# Directions for this task
For the records below, say how many lines contain the string "lime". Give the number only.

# Dataset content
__________
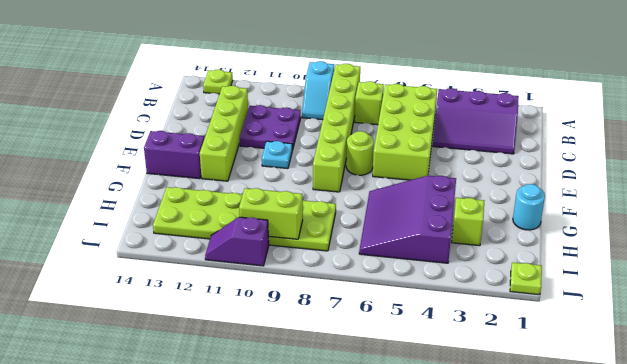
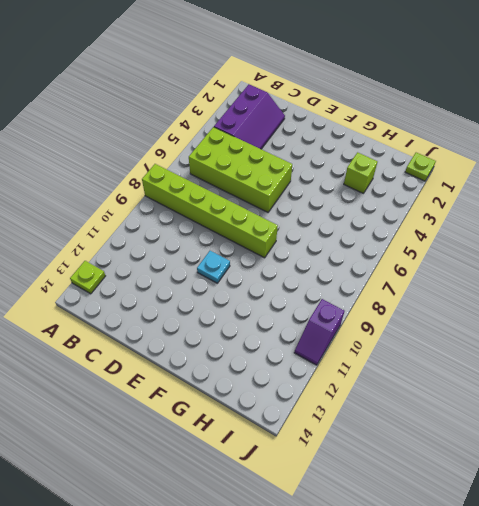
none -> cyan slope A9:B9 level 1 top A
none -> lime brick B7 level 1
none -> purple plate C10:D11 level 1

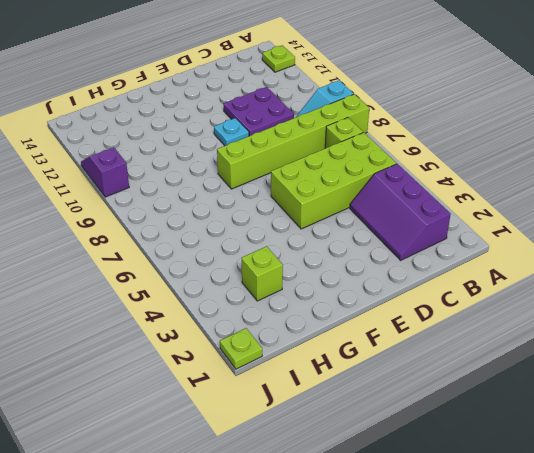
none -> lime brick C12:F12 level 1
none -> lime round brick E7 level 1
none -> purple brick F13:F14 level 1

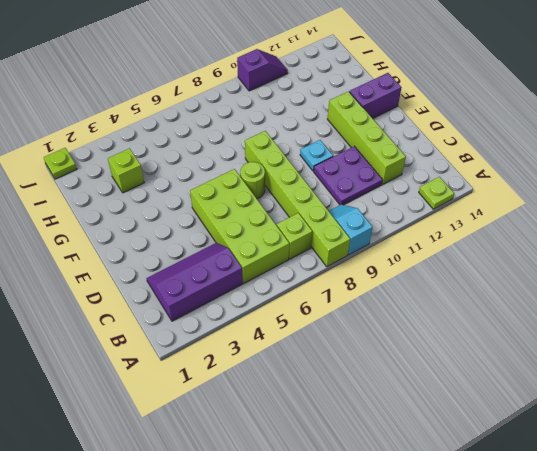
none -> cyan round brick G1 level 1
none -> purple slope G4:I6 level 1 top 4
none -> lime plate H8:I13 level 1

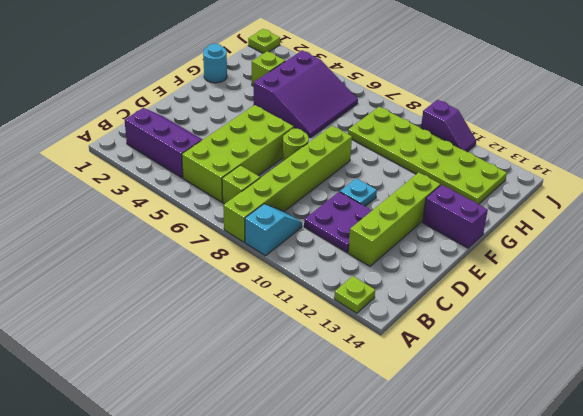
none -> lime brick I9:I10 level 2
__________
# Answer to the problem
5